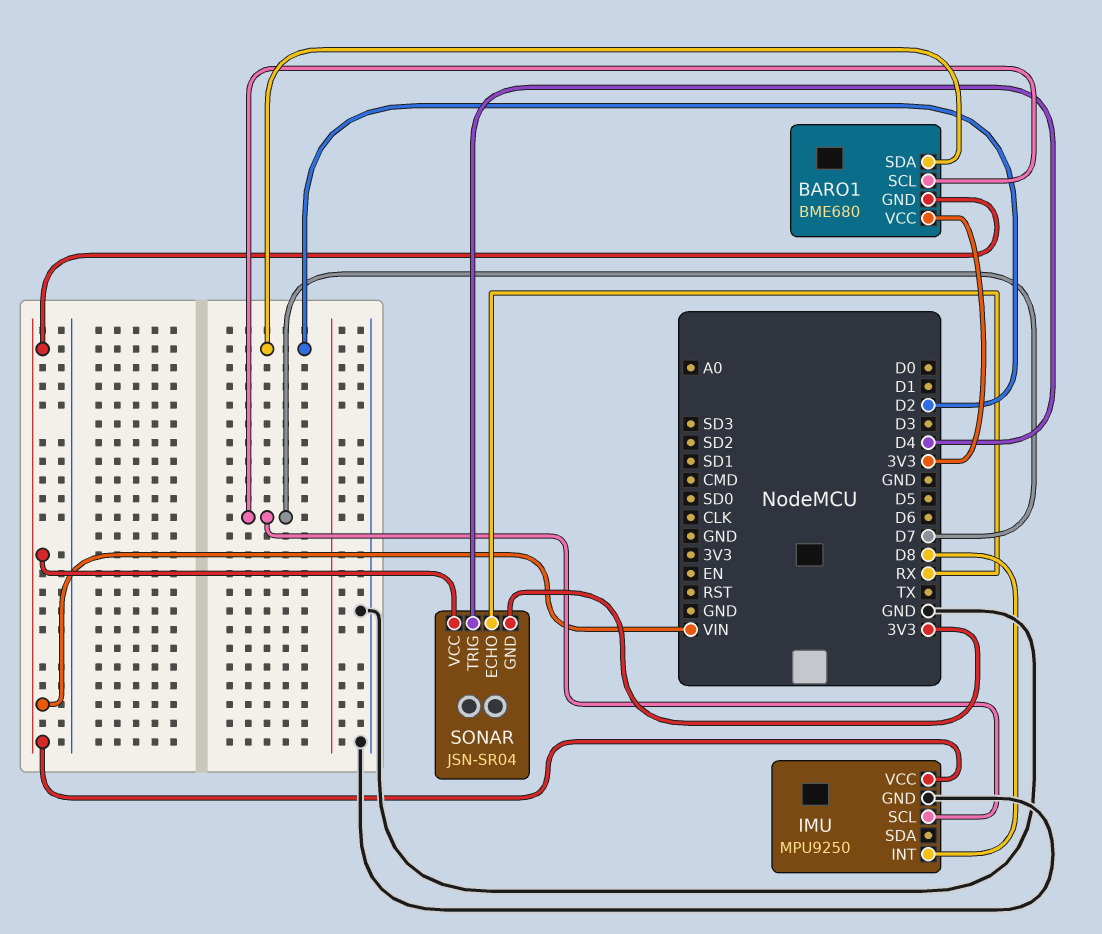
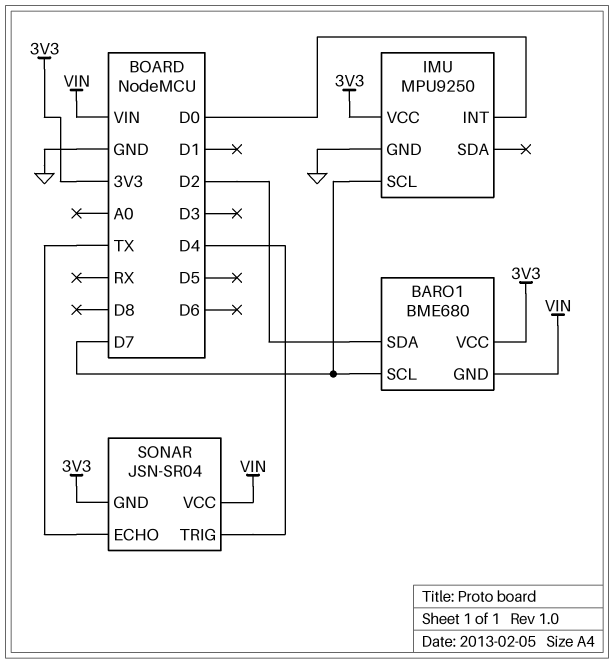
IMU pin INT: D8 -> D0
IMU pin VCC: VIN -> 3V3
SONAR pin ECHO: RX -> TX

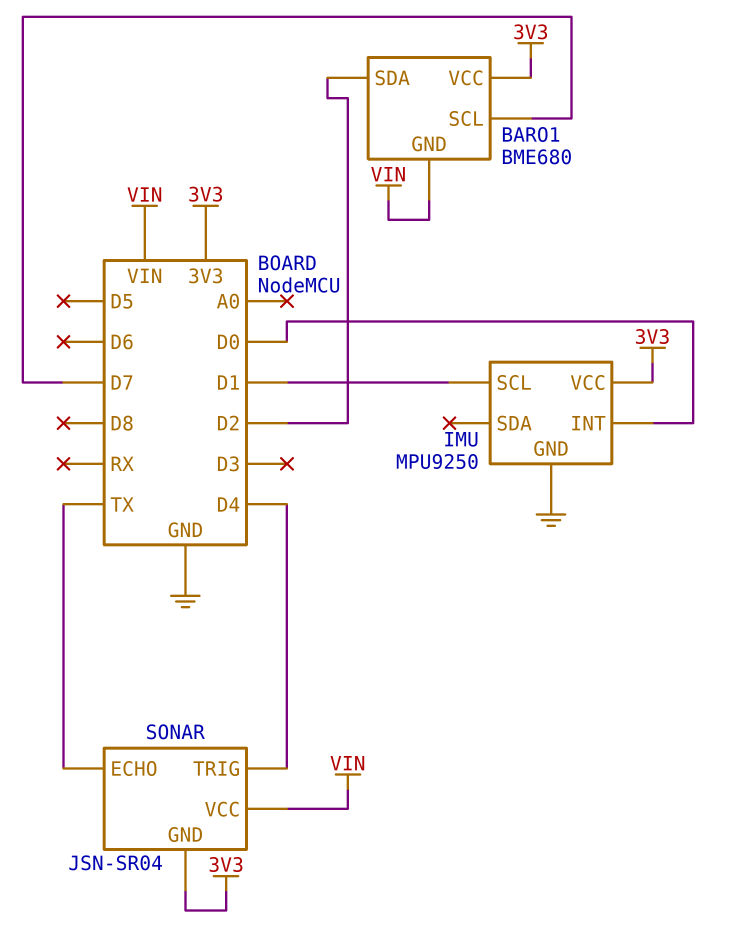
IMU pin SCL: D7 -> D1

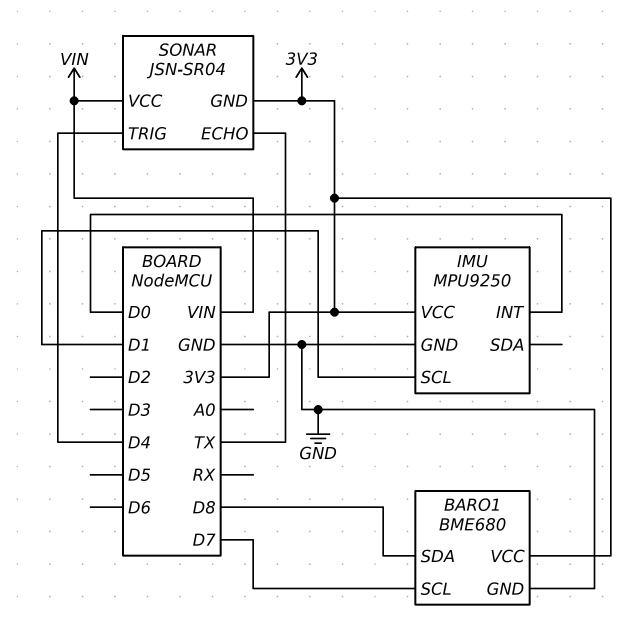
BARO1 pin GND: VIN -> GND
BARO1 pin SDA: D2 -> D8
##########
## TASK TO COMPLETE
After locating the line containing "IMU pin VCC: VIN -> 3V3" in the entries above, repeat only it and each later line through the end, exactly, without any pictures.

## ANSWER TO THIS TASK
IMU pin VCC: VIN -> 3V3
SONAR pin ECHO: RX -> TX

IMU pin SCL: D7 -> D1

BARO1 pin GND: VIN -> GND
BARO1 pin SDA: D2 -> D8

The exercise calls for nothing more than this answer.